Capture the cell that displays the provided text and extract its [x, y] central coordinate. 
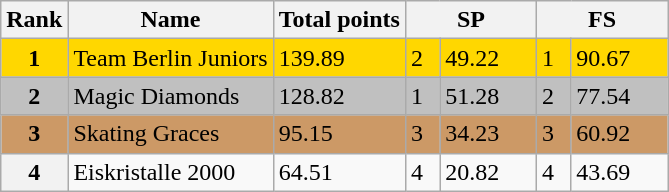
Team Berlin Juniors [170, 58]
95.15 [339, 134]
SP [470, 20]
77.54 [620, 96]
90.67 [620, 58]
Magic Diamonds [170, 96]
139.89 [339, 58]
51.28 [488, 96]
Skating Graces [170, 134]
Total points [339, 20]
34.23 [488, 134]
Name [170, 20]
60.92 [620, 134]
49.22 [488, 58]
20.82 [488, 172]
FS [602, 20]
64.51 [339, 172]
Eiskristalle 2000 [170, 172]
128.82 [339, 96]
Rank [34, 20]
43.69 [620, 172]
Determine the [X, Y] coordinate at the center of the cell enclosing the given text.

********************

[Exercise instructions]: Could you reproduce everything in the data above, from the line containing "Team Berlin Juniors [170, 58]" down to the line containing "43.69 [620, 172]", with both of those lines included?

[Result for this exercise]:
Team Berlin Juniors [170, 58]
95.15 [339, 134]
SP [470, 20]
77.54 [620, 96]
90.67 [620, 58]
Magic Diamonds [170, 96]
139.89 [339, 58]
51.28 [488, 96]
Skating Graces [170, 134]
Total points [339, 20]
34.23 [488, 134]
Name [170, 20]
60.92 [620, 134]
49.22 [488, 58]
20.82 [488, 172]
FS [602, 20]
64.51 [339, 172]
Eiskristalle 2000 [170, 172]
128.82 [339, 96]
Rank [34, 20]
43.69 [620, 172]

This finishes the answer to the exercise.